■ **Your instructions**
Only one stretch of the data is wanted: the line containing "brown cube [331,297,373,352]", the line containing "none -> black scissors [273,378,323,457]", and every line between them, copied exactly.
Start of Input for this task
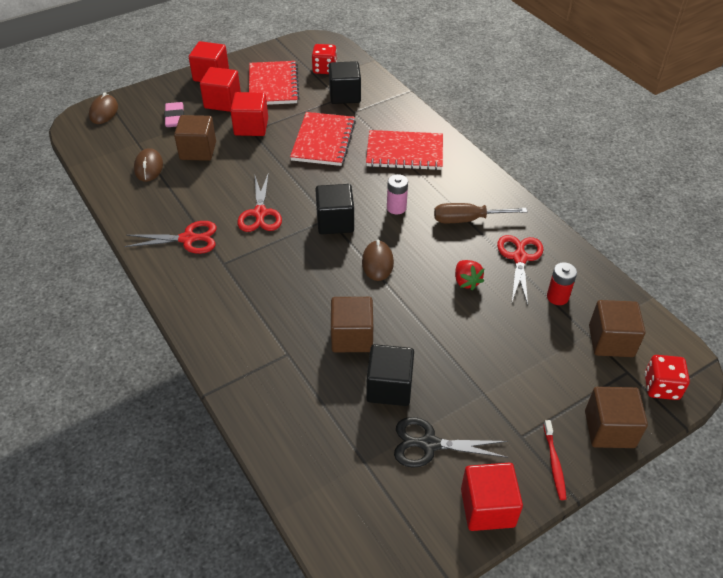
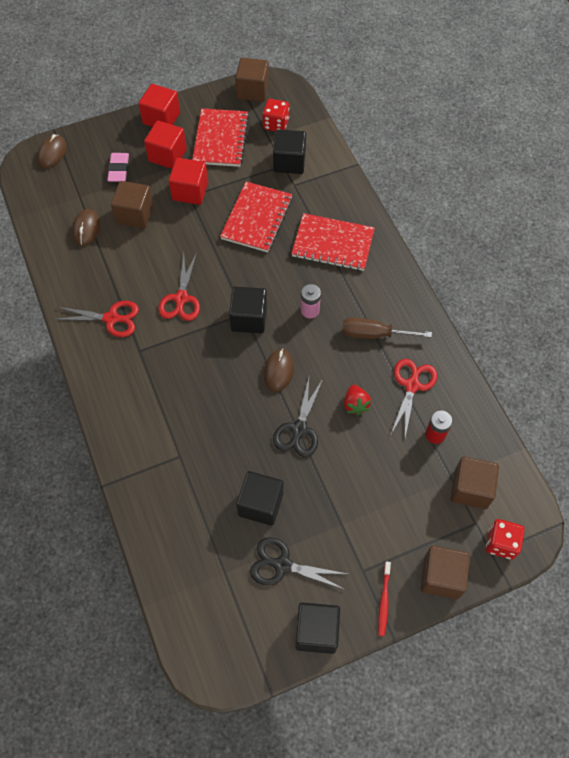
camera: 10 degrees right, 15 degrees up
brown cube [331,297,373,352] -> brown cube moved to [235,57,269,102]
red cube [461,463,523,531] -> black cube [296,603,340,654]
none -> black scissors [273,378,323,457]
End of Input for this task
Start of Input for this task
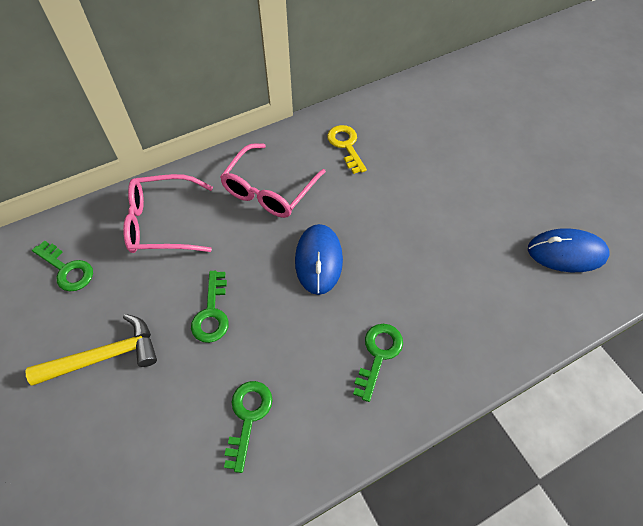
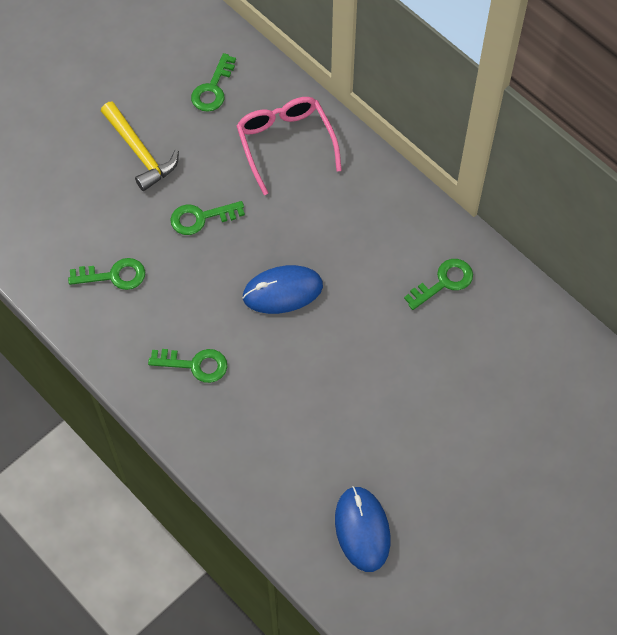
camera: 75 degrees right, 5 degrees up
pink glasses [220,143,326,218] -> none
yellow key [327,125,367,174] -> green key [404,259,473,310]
End of Input for this task
■ **Reply**
brown cube [331,297,373,352] -> brown cube moved to [235,57,269,102]
red cube [461,463,523,531] -> black cube [296,603,340,654]
none -> black scissors [273,378,323,457]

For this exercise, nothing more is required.